* [WORK REQUEST] Nothing outside the range is wanted. Repeat exactly the lines below from the one with "ENC pin SW: GP20 -> GP0" through the one with "SONAR pin ECHO: D4 -> D5".
++++ INFORMATION SHOWN
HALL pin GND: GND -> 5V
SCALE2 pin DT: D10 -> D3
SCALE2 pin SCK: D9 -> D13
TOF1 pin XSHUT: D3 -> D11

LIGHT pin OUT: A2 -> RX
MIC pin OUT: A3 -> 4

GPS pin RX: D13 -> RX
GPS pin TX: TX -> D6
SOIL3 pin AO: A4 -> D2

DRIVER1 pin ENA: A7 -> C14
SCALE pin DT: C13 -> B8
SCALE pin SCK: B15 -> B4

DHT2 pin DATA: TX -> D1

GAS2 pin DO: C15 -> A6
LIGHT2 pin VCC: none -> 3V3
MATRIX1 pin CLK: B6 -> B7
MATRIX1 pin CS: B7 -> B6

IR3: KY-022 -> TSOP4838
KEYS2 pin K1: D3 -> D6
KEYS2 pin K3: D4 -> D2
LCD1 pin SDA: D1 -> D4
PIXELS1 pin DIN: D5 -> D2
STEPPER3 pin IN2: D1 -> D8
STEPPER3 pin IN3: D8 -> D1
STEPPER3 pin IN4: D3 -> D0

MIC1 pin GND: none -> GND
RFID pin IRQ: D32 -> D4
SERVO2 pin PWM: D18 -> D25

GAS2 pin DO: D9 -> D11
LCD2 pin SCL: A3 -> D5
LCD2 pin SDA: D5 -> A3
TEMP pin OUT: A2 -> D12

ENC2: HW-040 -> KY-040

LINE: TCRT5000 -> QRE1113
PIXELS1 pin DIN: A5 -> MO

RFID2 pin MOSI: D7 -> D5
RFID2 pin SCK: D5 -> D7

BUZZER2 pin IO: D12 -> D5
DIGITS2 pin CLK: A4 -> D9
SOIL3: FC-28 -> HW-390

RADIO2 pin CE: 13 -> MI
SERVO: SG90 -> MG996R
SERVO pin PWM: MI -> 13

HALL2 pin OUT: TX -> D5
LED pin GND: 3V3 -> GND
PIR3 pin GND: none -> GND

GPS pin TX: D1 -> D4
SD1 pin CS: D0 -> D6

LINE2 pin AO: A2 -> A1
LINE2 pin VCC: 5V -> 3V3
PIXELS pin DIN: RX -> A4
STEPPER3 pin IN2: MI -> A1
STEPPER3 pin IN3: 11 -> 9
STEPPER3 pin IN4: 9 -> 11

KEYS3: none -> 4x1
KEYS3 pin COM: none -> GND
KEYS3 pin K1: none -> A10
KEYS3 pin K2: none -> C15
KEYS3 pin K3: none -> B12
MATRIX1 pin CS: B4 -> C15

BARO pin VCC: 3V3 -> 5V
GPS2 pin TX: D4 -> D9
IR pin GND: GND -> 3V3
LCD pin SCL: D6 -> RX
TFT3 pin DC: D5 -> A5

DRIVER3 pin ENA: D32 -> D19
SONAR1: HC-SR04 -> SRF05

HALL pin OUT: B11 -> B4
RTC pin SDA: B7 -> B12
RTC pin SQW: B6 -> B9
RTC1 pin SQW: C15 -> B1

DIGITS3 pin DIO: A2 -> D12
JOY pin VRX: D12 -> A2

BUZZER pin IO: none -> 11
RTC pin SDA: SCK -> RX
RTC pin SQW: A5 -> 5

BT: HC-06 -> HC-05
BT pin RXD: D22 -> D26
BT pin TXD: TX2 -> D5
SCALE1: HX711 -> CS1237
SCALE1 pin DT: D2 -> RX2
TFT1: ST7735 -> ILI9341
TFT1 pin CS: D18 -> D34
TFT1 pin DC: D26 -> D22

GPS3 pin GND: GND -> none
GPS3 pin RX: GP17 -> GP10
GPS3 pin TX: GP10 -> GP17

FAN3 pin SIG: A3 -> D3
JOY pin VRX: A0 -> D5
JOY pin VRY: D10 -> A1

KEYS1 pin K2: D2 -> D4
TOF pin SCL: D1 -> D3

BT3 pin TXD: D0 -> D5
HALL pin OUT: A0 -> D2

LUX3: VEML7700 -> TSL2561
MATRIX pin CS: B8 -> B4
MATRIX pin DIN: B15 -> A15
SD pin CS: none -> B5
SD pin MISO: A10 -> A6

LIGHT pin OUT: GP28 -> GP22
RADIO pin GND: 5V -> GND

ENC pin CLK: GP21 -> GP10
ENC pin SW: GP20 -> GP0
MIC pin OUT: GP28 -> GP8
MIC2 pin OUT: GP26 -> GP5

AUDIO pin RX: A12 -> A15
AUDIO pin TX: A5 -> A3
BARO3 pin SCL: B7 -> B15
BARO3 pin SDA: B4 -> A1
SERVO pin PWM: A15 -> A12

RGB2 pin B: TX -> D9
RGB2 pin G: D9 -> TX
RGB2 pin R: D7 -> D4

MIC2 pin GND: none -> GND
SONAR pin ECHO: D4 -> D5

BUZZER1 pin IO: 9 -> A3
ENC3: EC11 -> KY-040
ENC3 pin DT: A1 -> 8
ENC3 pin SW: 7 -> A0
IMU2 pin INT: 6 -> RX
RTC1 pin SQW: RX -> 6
++++++++
* [RESPONSE TO THIS TASK]
ENC pin SW: GP20 -> GP0
MIC pin OUT: GP28 -> GP8
MIC2 pin OUT: GP26 -> GP5

AUDIO pin RX: A12 -> A15
AUDIO pin TX: A5 -> A3
BARO3 pin SCL: B7 -> B15
BARO3 pin SDA: B4 -> A1
SERVO pin PWM: A15 -> A12

RGB2 pin B: TX -> D9
RGB2 pin G: D9 -> TX
RGB2 pin R: D7 -> D4

MIC2 pin GND: none -> GND
SONAR pin ECHO: D4 -> D5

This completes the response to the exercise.